**Your task:** Rewrite the material starting at its first line and ending at the line containing "pink ellipse: rotated 36 degrees clockwise", putting "anticlockwise" wherever "counterclockwise" appears and changing nothing else.

**Material for the task:**
**********
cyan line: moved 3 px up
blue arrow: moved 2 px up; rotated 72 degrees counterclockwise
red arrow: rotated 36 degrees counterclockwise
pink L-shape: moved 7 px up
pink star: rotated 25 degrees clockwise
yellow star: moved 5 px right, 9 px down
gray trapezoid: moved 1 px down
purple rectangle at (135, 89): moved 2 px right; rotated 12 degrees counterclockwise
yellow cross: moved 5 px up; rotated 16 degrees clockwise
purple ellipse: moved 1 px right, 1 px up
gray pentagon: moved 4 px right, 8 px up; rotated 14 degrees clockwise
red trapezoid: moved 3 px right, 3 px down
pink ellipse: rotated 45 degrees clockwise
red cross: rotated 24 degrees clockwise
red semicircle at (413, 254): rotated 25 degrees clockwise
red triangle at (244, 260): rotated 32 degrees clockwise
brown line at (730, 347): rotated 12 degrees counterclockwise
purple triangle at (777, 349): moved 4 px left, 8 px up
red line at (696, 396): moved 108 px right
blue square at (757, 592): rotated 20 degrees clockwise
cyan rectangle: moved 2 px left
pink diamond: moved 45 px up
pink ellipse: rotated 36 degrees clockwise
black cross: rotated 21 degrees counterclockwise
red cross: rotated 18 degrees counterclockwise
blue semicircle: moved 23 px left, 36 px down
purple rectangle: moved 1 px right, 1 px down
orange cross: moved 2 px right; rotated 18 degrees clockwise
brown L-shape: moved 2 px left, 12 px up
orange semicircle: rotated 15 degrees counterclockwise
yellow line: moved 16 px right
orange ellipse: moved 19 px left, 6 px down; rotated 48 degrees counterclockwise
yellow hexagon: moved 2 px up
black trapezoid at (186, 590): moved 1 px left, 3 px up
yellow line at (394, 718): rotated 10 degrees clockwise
**********
**Worked solution:**
cyan line: moved 3 px up
blue arrow: moved 2 px up; rotated 72 degrees anticlockwise
red arrow: rotated 36 degrees anticlockwise
pink L-shape: moved 7 px up
pink star: rotated 25 degrees clockwise
yellow star: moved 5 px right, 9 px down
gray trapezoid: moved 1 px down
purple rectangle at (135, 89): moved 2 px right; rotated 12 degrees anticlockwise
yellow cross: moved 5 px up; rotated 16 degrees clockwise
purple ellipse: moved 1 px right, 1 px up
gray pentagon: moved 4 px right, 8 px up; rotated 14 degrees clockwise
red trapezoid: moved 3 px right, 3 px down
pink ellipse: rotated 45 degrees clockwise
red cross: rotated 24 degrees clockwise
red semicircle at (413, 254): rotated 25 degrees clockwise
red triangle at (244, 260): rotated 32 degrees clockwise
brown line at (730, 347): rotated 12 degrees anticlockwise
purple triangle at (777, 349): moved 4 px left, 8 px up
red line at (696, 396): moved 108 px right
blue square at (757, 592): rotated 20 degrees clockwise
cyan rectangle: moved 2 px left
pink diamond: moved 45 px up
pink ellipse: rotated 36 degrees clockwise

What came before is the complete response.